** start Exercise inputs **

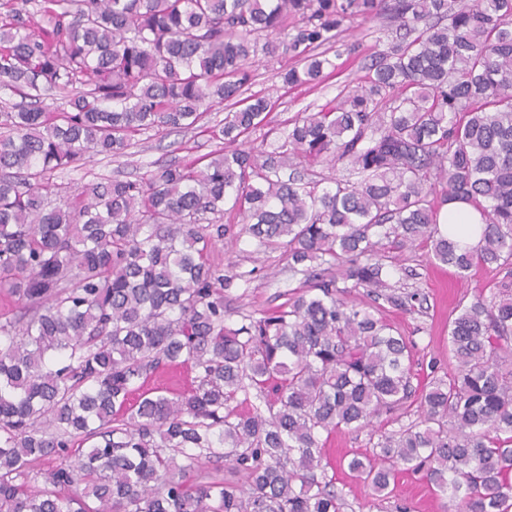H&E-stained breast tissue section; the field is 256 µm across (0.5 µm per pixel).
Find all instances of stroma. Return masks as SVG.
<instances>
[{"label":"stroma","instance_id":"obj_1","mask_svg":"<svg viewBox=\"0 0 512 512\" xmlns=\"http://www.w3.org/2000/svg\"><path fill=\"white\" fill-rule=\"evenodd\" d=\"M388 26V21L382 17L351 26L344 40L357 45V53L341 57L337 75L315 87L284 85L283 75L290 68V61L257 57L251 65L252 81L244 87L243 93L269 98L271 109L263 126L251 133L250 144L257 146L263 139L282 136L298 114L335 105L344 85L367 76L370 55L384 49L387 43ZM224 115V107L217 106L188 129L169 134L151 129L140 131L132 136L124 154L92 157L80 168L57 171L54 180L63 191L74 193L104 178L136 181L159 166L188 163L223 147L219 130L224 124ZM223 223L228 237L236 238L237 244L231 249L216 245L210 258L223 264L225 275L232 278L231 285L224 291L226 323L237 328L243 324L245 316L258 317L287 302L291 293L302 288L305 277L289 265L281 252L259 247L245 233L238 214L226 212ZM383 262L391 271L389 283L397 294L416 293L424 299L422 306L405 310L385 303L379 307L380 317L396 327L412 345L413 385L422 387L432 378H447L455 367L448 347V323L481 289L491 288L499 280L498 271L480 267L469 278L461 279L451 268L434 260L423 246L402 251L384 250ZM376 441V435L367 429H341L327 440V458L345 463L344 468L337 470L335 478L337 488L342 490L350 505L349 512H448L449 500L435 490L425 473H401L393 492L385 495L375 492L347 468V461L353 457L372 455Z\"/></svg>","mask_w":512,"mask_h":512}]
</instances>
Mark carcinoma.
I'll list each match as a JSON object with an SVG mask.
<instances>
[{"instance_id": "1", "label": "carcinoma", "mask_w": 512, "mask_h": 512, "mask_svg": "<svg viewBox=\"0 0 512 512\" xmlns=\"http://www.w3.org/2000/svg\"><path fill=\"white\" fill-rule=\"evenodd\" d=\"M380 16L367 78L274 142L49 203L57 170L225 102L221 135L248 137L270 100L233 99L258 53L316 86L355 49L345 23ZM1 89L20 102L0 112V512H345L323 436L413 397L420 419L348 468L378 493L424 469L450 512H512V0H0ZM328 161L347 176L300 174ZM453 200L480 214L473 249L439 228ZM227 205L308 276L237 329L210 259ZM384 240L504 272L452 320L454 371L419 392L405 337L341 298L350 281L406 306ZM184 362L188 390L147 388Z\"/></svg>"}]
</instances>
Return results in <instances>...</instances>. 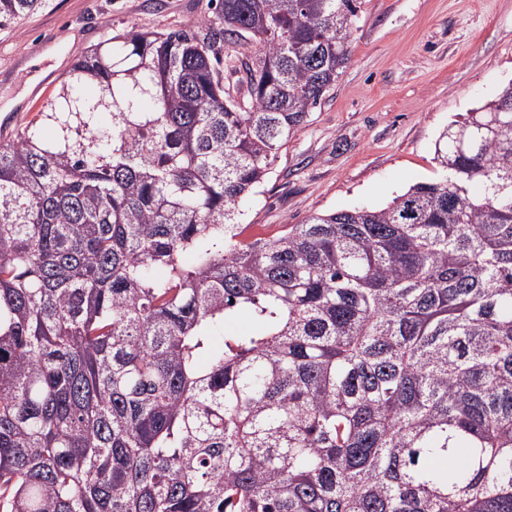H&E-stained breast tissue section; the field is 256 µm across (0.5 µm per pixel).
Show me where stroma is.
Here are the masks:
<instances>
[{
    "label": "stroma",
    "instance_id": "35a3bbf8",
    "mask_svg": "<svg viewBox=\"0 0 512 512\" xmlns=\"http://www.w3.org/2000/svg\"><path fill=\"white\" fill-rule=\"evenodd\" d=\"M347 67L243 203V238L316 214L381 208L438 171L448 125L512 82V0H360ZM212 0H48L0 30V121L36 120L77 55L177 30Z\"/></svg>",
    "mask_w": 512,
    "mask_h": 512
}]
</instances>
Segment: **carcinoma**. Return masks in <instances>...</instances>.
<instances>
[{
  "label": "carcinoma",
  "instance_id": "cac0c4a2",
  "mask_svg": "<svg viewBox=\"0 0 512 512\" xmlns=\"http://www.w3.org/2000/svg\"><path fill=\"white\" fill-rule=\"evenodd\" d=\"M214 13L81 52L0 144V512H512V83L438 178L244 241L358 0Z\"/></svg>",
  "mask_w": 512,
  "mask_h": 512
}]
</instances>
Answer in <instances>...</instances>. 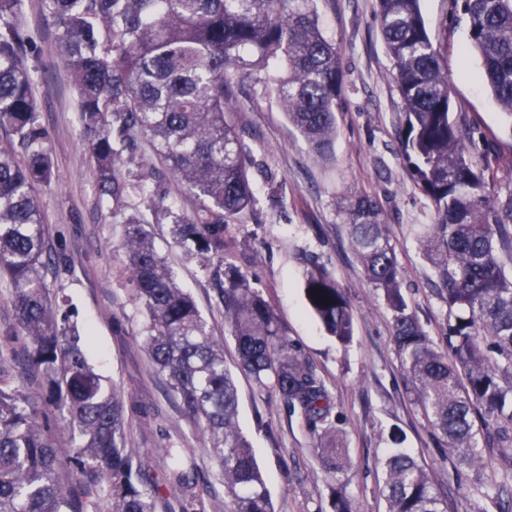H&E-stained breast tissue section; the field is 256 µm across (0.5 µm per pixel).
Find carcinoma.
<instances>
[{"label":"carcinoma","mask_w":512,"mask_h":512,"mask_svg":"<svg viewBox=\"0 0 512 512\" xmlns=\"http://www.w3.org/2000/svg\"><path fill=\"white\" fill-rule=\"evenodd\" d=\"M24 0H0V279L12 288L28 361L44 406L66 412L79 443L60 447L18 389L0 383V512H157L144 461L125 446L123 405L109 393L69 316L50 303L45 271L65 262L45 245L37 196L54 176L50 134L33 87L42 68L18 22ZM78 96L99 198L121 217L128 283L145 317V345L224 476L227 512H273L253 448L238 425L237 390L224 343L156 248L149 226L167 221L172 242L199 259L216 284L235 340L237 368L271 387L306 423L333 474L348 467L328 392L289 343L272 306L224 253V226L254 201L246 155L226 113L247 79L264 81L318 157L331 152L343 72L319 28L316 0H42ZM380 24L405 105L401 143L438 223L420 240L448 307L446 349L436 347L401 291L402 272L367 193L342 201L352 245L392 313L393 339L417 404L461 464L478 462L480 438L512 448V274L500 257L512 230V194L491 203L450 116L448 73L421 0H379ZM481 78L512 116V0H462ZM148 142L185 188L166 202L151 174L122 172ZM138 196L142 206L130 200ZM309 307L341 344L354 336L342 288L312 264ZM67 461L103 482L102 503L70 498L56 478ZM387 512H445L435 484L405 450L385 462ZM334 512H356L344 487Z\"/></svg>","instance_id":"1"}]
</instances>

** end Exercise inputs **

Your task: Copy in full each line that holds the word "Find".

Exercise result:
Find all instances of stroma. Return masks as SVG.
Find carcinoma.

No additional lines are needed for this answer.